# [RECORDED INFORMATION]
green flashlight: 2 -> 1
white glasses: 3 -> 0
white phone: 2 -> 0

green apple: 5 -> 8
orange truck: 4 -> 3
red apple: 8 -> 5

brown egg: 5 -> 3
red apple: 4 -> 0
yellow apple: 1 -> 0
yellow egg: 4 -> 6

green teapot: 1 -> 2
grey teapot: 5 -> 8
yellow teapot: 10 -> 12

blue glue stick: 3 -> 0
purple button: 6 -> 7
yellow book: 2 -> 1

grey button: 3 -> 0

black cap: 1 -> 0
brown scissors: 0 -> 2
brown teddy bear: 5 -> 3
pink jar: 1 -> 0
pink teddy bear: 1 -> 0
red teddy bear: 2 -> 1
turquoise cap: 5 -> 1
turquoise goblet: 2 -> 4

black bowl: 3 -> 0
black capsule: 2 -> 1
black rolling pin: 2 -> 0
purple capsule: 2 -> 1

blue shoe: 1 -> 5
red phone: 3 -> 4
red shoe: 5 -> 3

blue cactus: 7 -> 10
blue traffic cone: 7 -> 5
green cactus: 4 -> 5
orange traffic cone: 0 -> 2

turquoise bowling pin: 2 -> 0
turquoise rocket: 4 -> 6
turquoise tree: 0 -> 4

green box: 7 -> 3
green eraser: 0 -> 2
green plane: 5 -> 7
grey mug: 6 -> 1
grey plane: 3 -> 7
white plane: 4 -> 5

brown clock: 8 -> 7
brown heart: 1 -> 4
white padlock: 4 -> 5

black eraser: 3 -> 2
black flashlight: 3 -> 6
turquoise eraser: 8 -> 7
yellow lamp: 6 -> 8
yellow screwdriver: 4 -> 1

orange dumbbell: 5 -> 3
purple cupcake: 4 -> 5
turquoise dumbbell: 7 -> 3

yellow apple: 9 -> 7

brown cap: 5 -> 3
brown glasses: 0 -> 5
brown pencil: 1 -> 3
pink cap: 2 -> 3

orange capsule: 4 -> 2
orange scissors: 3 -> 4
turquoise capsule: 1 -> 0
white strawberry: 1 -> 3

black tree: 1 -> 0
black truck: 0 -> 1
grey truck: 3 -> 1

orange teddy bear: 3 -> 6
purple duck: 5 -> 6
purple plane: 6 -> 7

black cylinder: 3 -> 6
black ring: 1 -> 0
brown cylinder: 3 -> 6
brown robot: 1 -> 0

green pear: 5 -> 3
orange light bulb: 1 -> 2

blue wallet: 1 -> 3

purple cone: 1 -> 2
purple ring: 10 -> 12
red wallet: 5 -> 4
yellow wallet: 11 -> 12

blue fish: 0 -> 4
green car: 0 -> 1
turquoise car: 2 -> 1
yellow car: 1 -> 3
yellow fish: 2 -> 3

# [ASSIGNED TASK]
Word for word, restate all of the data shown above.

# [FINISHED EXERCISE]
green flashlight: 2 -> 1
white glasses: 3 -> 0
white phone: 2 -> 0

green apple: 5 -> 8
orange truck: 4 -> 3
red apple: 8 -> 5

brown egg: 5 -> 3
red apple: 4 -> 0
yellow apple: 1 -> 0
yellow egg: 4 -> 6

green teapot: 1 -> 2
grey teapot: 5 -> 8
yellow teapot: 10 -> 12

blue glue stick: 3 -> 0
purple button: 6 -> 7
yellow book: 2 -> 1

grey button: 3 -> 0

black cap: 1 -> 0
brown scissors: 0 -> 2
brown teddy bear: 5 -> 3
pink jar: 1 -> 0
pink teddy bear: 1 -> 0
red teddy bear: 2 -> 1
turquoise cap: 5 -> 1
turquoise goblet: 2 -> 4

black bowl: 3 -> 0
black capsule: 2 -> 1
black rolling pin: 2 -> 0
purple capsule: 2 -> 1

blue shoe: 1 -> 5
red phone: 3 -> 4
red shoe: 5 -> 3

blue cactus: 7 -> 10
blue traffic cone: 7 -> 5
green cactus: 4 -> 5
orange traffic cone: 0 -> 2

turquoise bowling pin: 2 -> 0
turquoise rocket: 4 -> 6
turquoise tree: 0 -> 4

green box: 7 -> 3
green eraser: 0 -> 2
green plane: 5 -> 7
grey mug: 6 -> 1
grey plane: 3 -> 7
white plane: 4 -> 5

brown clock: 8 -> 7
brown heart: 1 -> 4
white padlock: 4 -> 5

black eraser: 3 -> 2
black flashlight: 3 -> 6
turquoise eraser: 8 -> 7
yellow lamp: 6 -> 8
yellow screwdriver: 4 -> 1

orange dumbbell: 5 -> 3
purple cupcake: 4 -> 5
turquoise dumbbell: 7 -> 3

yellow apple: 9 -> 7

brown cap: 5 -> 3
brown glasses: 0 -> 5
brown pencil: 1 -> 3
pink cap: 2 -> 3

orange capsule: 4 -> 2
orange scissors: 3 -> 4
turquoise capsule: 1 -> 0
white strawberry: 1 -> 3

black tree: 1 -> 0
black truck: 0 -> 1
grey truck: 3 -> 1

orange teddy bear: 3 -> 6
purple duck: 5 -> 6
purple plane: 6 -> 7

black cylinder: 3 -> 6
black ring: 1 -> 0
brown cylinder: 3 -> 6
brown robot: 1 -> 0

green pear: 5 -> 3
orange light bulb: 1 -> 2

blue wallet: 1 -> 3

purple cone: 1 -> 2
purple ring: 10 -> 12
red wallet: 5 -> 4
yellow wallet: 11 -> 12

blue fish: 0 -> 4
green car: 0 -> 1
turquoise car: 2 -> 1
yellow car: 1 -> 3
yellow fish: 2 -> 3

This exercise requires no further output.